Beginning at the line with "grey 2x3 brick [217,102,331,186]", please repeat each line exactly through the end of the records below, including that first line and the last, but no pictures.

*** Opening of Input ***

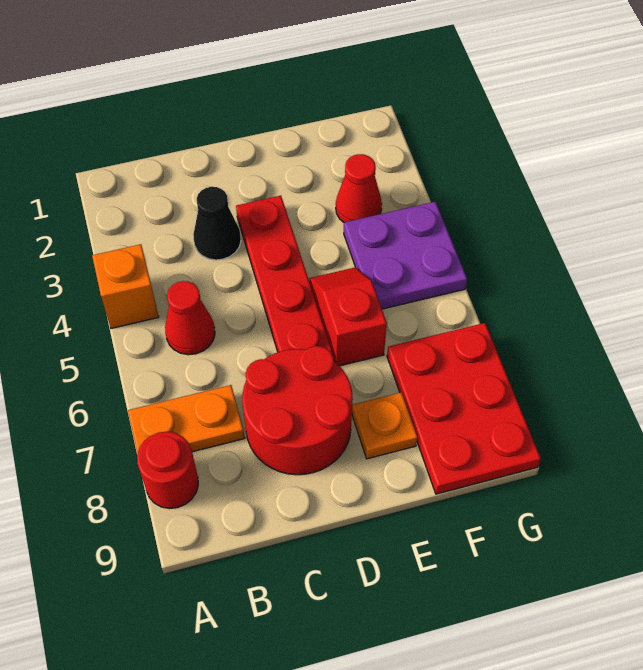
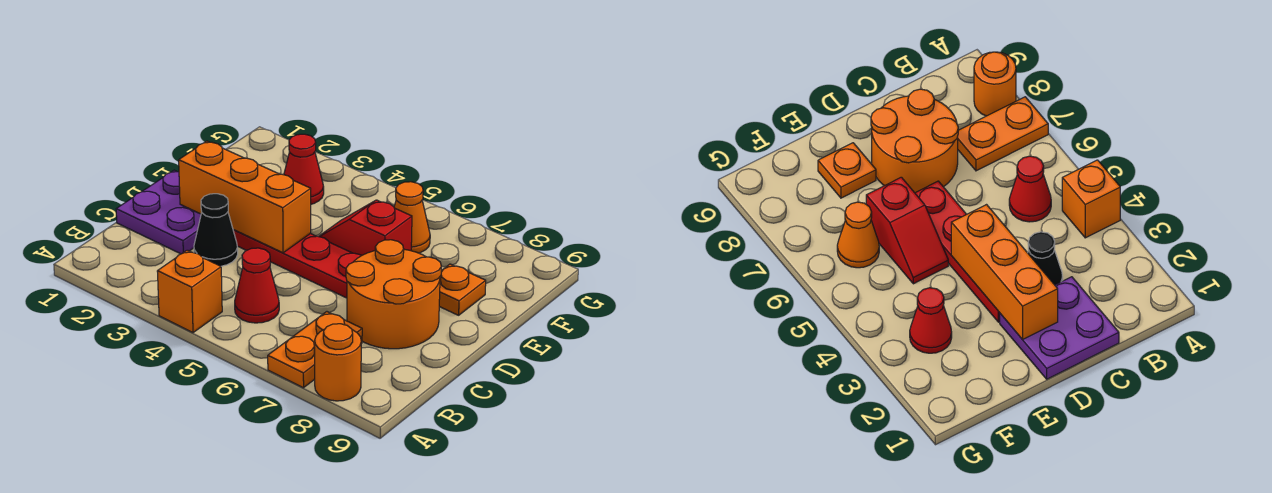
red 1x1 round brick [137,432,198,509] -> orange 1x1 round brick [315,324,361,401]
red 2x2 round brick [242,346,353,475] -> orange 2x2 round brick [346,240,441,349]
none -> orange 1x3 brick [179,141,311,253]
purple 2x2 plate [344,202,467,309] -> purple 2x2 plate moved to [116,170,201,254]
none -> orange 1x1 cone [394,182,430,253]
red 2x3 plate [387,323,541,494] -> none

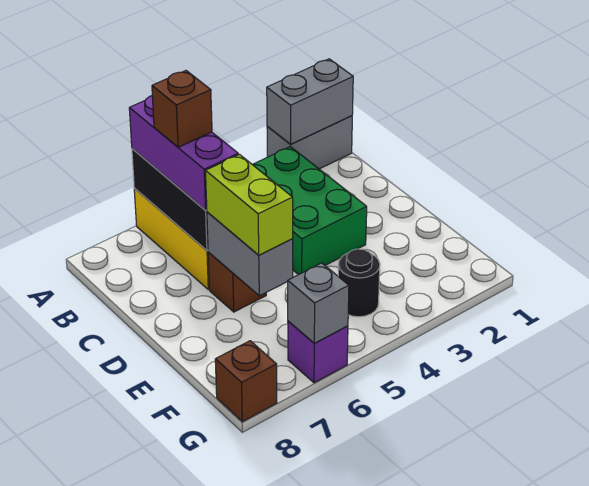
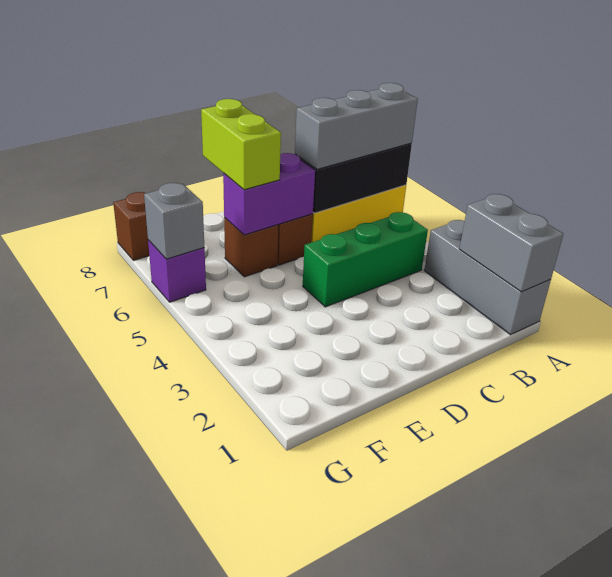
grey 1x2 brick [267,116,352,169] -> grey 1x3 brick [424,220,551,335]
purple 1x3 brick [129,96,238,210] -> grey 1x3 brick [295,83,418,169]
green 2x3 brick [252,147,367,275] -> green 1x3 brick [303,212,428,307]
brown 1x1 brick [152,71,212,147] -> brown 1x1 brick moved to [224,218,278,277]
grey 1x2 brick [207,212,293,296] -> purple 1x2 brick [223,153,315,235]
lime 1x2 brick [206,155,293,255] -> lime 1x2 brick turned to [201,99,281,190]
black 1x1 round brick [338,249,380,317] -> none

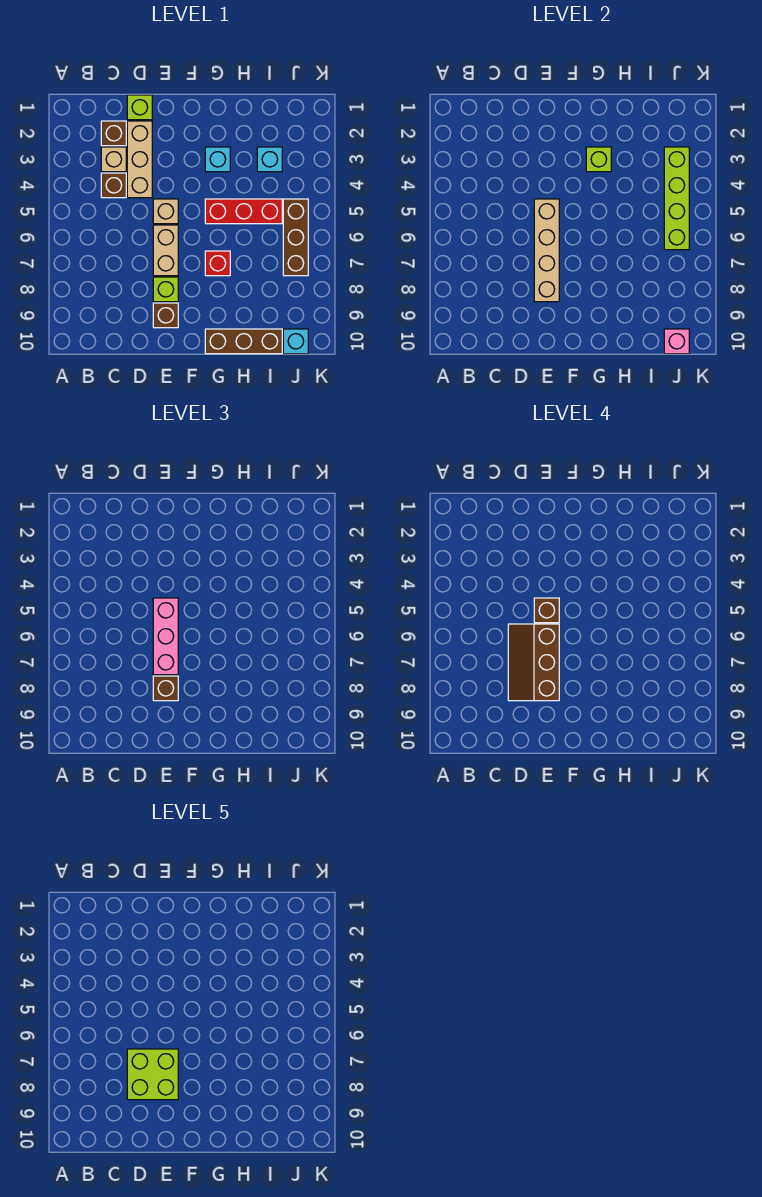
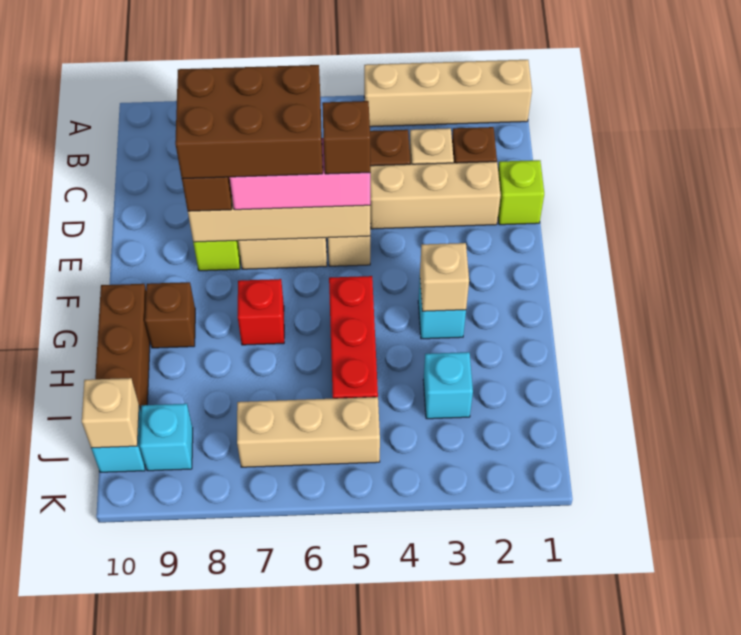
none -> tan 1x4 brick [364,60,532,127]
brown 2x3 slope [508,624,559,701] -> brown 2x3 brick [175,65,323,179]
lime 2x2 brick [127,1049,178,1100] -> none
brown 1x1 brick [153,303,178,328] -> brown 1x1 brick moved to [145,282,195,348]
lime 1x1 brick [586,147,611,172] -> tan 1x1 brick [420,243,469,311]
lime 1x4 brick [664,147,689,250] -> none
brown 1x3 brick [283,199,308,276] -> tan 1x3 brick [237,397,380,467]
none -> cyan 1x1 brick [140,404,193,471]
pink 1x1 brick [664,329,689,354] -> tan 1x1 brick [82,378,139,448]

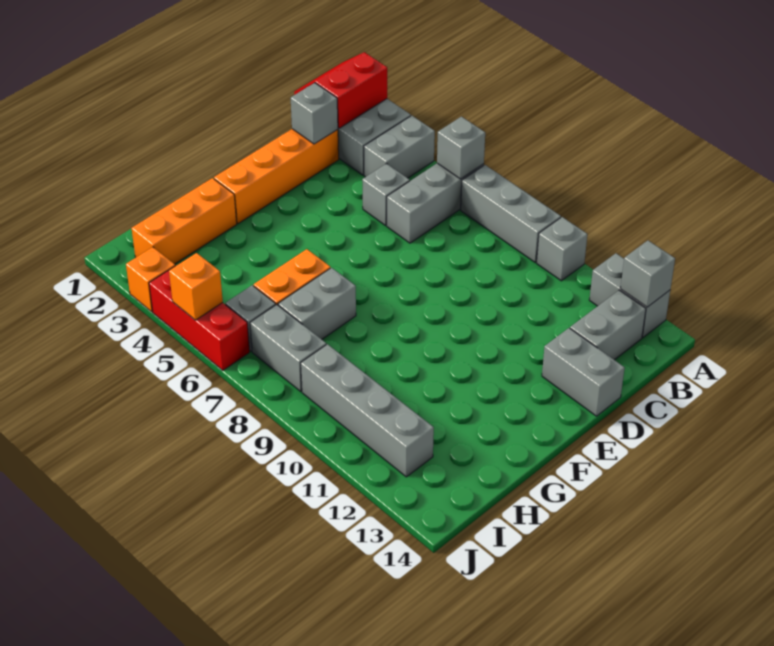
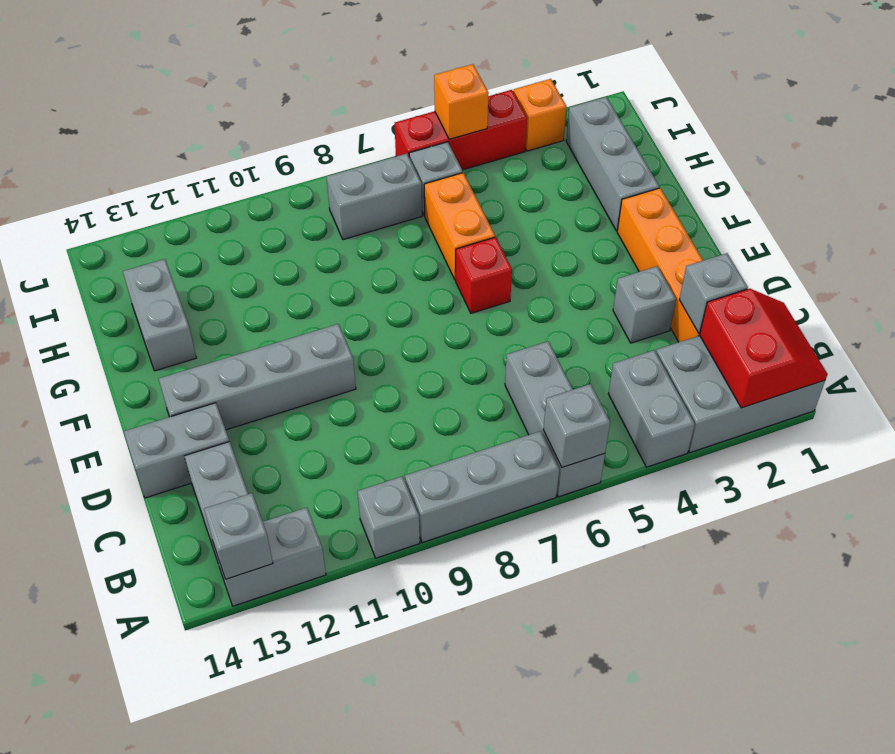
grey 1x1 brick [362,163,410,225] -> grey 1x1 brick moved to [613,266,676,343]
none -> red 1x1 brick [456,237,512,313]
orange 1x3 brick [131,178,237,264] -> grey 1x3 brick [566,97,659,231]
grey 1x2 brick [278,268,356,339] -> grey 1x2 brick moved to [123,259,196,371]
grey 1x4 brick [301,344,434,477] -> grey 1x4 brick moved to [159,324,356,430]

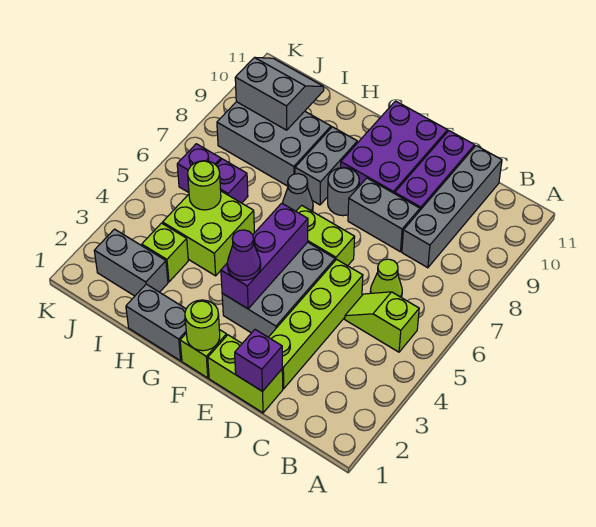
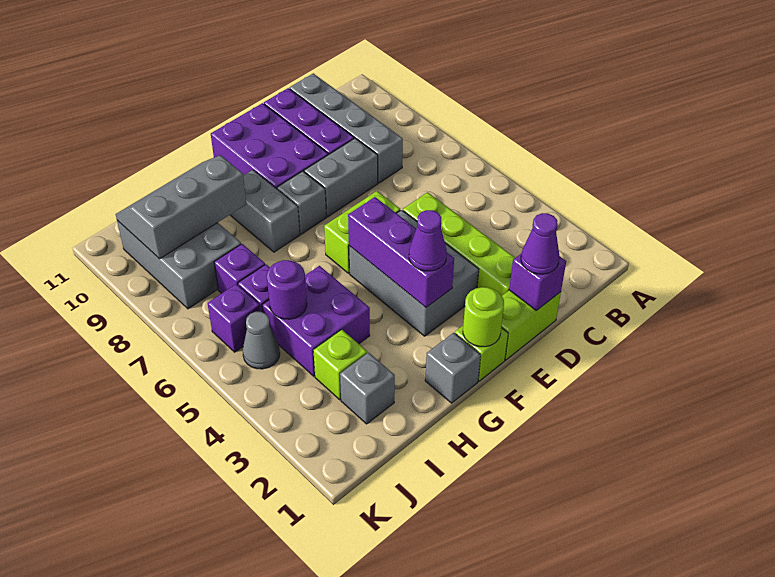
lime 1x2 slope [345,292,419,352] -> none
lime 1x1 cone [370,259,402,298] -> none
none -> purple 1x1 cone [521,213,559,274]
grey 1x1 round brick [328,167,359,216] -> grey 1x1 brick [277,171,326,234]
grey 1x2 brick [126,284,186,361] -> grey 1x1 brick [425,333,481,403]
grey 1x1 cone [283,174,313,211] -> grey 1x1 cone moved to [243,312,280,369]
lime 2x2 brick [163,191,254,276] -> purple 2x2 brick [262,266,370,376]
grey 2x3 brick [217,102,331,186] -> grey 2x3 brick turned to [117,220,241,309]
grey 1x2 brick [94,229,168,296] -> grey 1x1 brick [340,353,395,424]
lime 1x1 round brick [188,161,221,210] -> purple 1x1 round brick [267,260,307,319]
none -> purple 1x1 brick [214,244,265,293]
grey 2x2 slope [235,57,324,130] -> grey 2x3 slope [116,155,246,259]

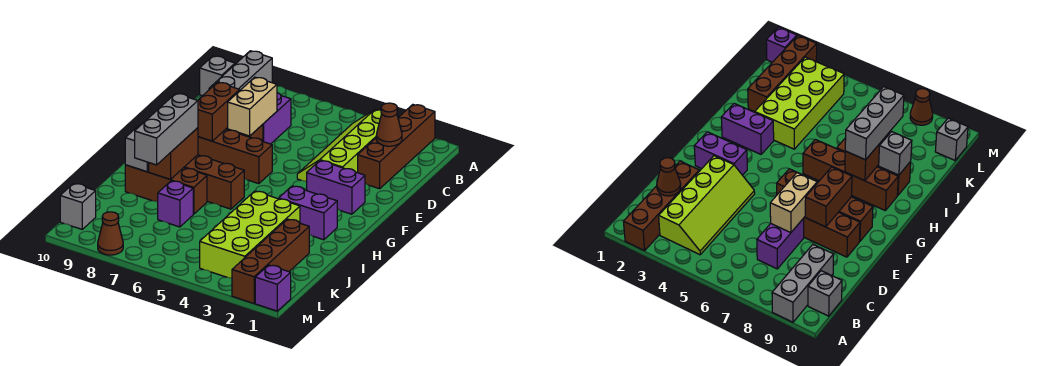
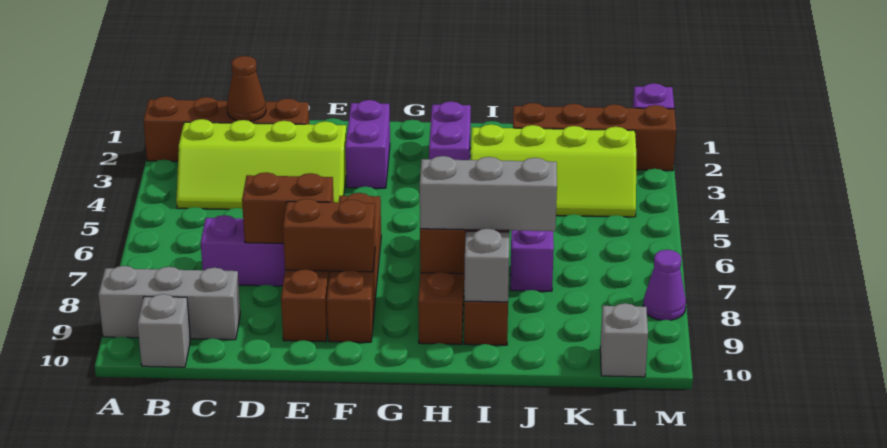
tan 1x2 brick [228,77,277,136] -> brown 1x2 brick [242,172,334,244]
lime 2x4 brick [200,191,300,278] -> lime 2x4 slope [471,124,636,217]
brown 1x1 cone [98,212,123,255] -> purple 1x1 cone [643,250,686,320]

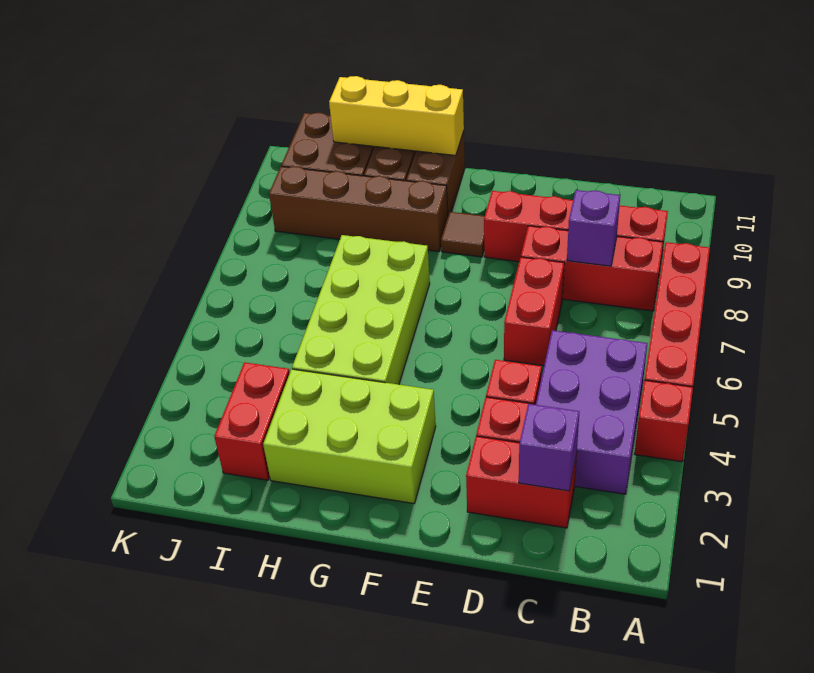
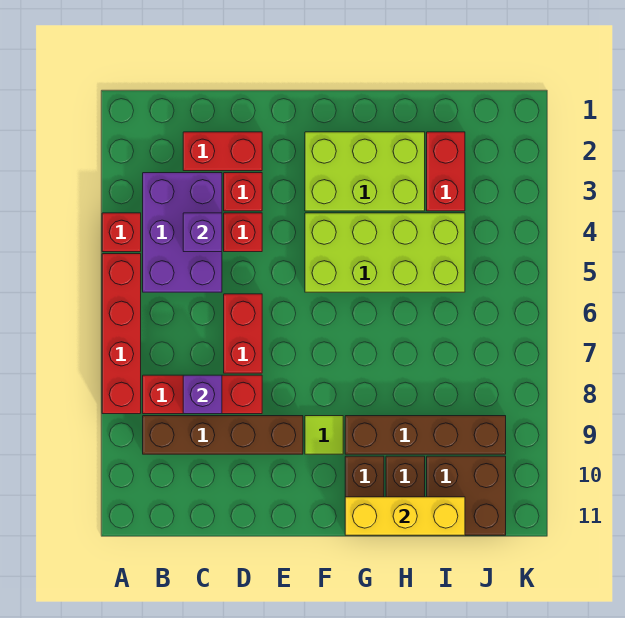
red 1x4 brick [484,191,668,274] -> brown 1x4 brick [143,416,303,454]
purple 1x1 brick [519,404,579,491] -> purple 1x1 brick moved to [183,213,222,252]
brown 1x1 tile [441,212,485,257] -> lime 1x1 tile [305,416,343,454]
lime 2x4 brick [292,235,430,384] -> lime 2x4 brick turned to [305,213,465,292]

*** Close of Input ***

*Result below:*
grey 2x3 brick [217,102,331,186] -> grey 2x3 brick turned to [117,220,241,309]
grey 1x2 brick [94,229,168,296] -> grey 1x1 brick [340,353,395,424]
lime 1x1 round brick [188,161,221,210] -> purple 1x1 round brick [267,260,307,319]
none -> purple 1x1 brick [214,244,265,293]
grey 2x2 slope [235,57,324,130] -> grey 2x3 slope [116,155,246,259]

tan 1x2 brick [228,77,277,136] -> brown 1x2 brick [242,172,334,244]
lime 2x4 brick [200,191,300,278] -> lime 2x4 slope [471,124,636,217]
brown 1x1 cone [98,212,123,255] -> purple 1x1 cone [643,250,686,320]

red 1x4 brick [484,191,668,274] -> brown 1x4 brick [143,416,303,454]
purple 1x1 brick [519,404,579,491] -> purple 1x1 brick moved to [183,213,222,252]
brown 1x1 tile [441,212,485,257] -> lime 1x1 tile [305,416,343,454]
lime 2x4 brick [292,235,430,384] -> lime 2x4 brick turned to [305,213,465,292]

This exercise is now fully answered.